ABOUT THIS EXERCISE:
For the lines from the one with "[(70,277),(67,276),(64,289),(72,292),(76,278),(70,277)]" to the end of the listing below, both ends included, give an exact copy and nothing more. Do not copy pictures.

SUPPLIED ENTRIES:
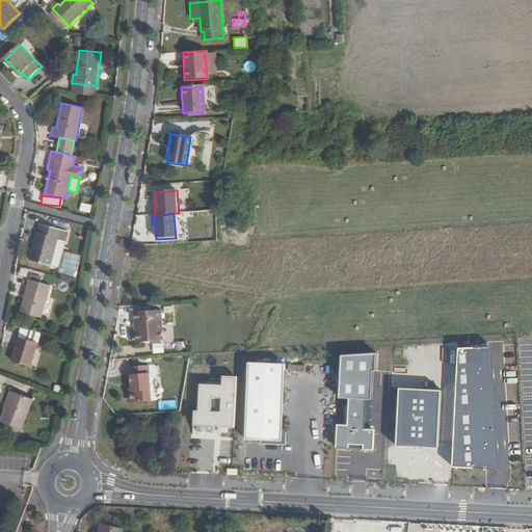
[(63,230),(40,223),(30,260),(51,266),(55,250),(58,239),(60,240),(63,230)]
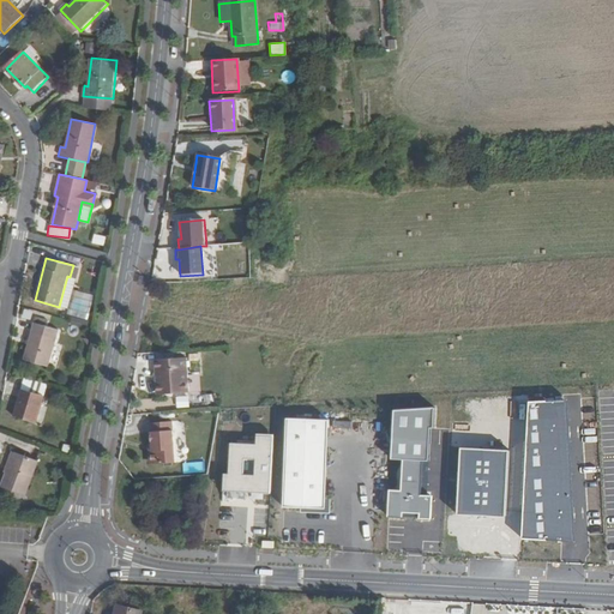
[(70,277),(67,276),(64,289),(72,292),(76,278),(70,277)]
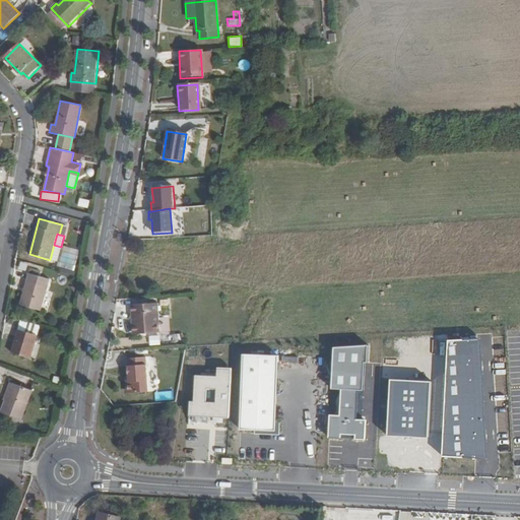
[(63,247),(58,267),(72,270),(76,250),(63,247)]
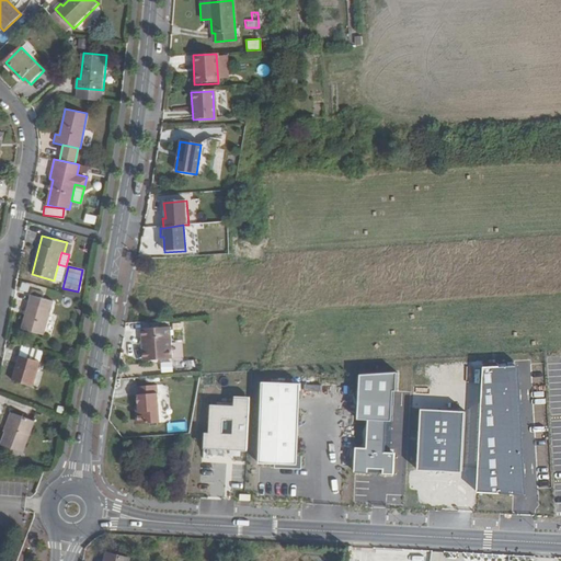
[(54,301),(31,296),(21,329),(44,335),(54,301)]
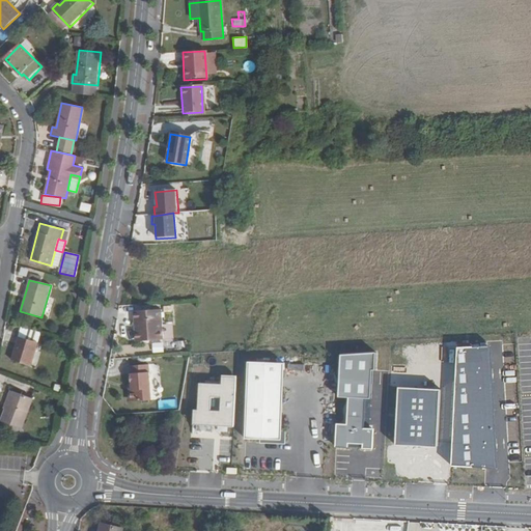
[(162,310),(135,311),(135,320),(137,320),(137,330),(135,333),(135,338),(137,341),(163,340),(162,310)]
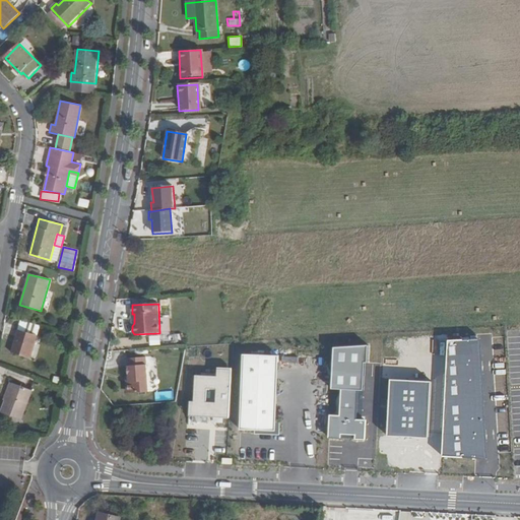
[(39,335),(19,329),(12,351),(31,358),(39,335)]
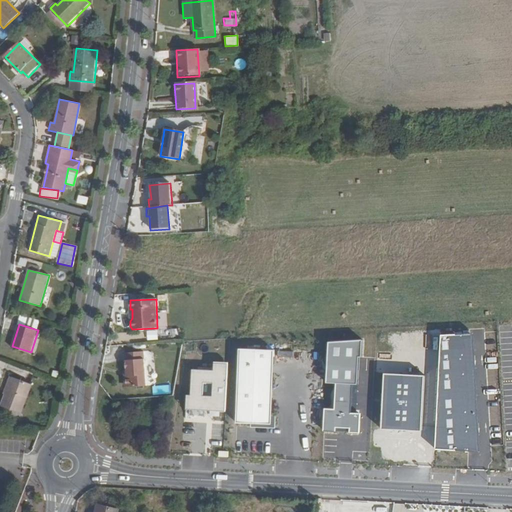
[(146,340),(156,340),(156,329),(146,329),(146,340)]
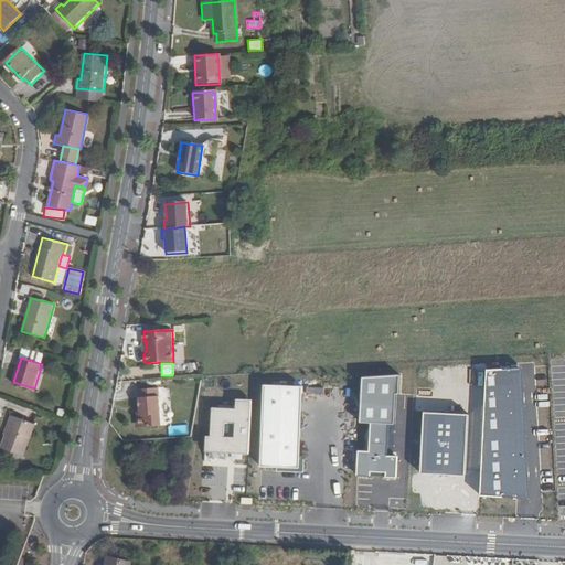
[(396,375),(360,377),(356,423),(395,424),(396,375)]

RESULT FOR THIS EXERCISE:
[(70,277),(67,276),(64,289),(72,292),(76,278),(70,277)]
[(63,247),(58,267),(72,270),(76,250),(63,247)]
[(54,301),(31,296),(21,329),(44,335),(54,301)]
[(162,310),(135,311),(135,320),(137,320),(137,330),(135,333),(135,338),(137,341),(163,340),(162,310)]
[(39,335),(19,329),(12,351),(31,358),(39,335)]
[(146,340),(156,340),(156,329),(146,329),(146,340)]
[(396,375),(360,377),(356,423),(395,424),(396,375)]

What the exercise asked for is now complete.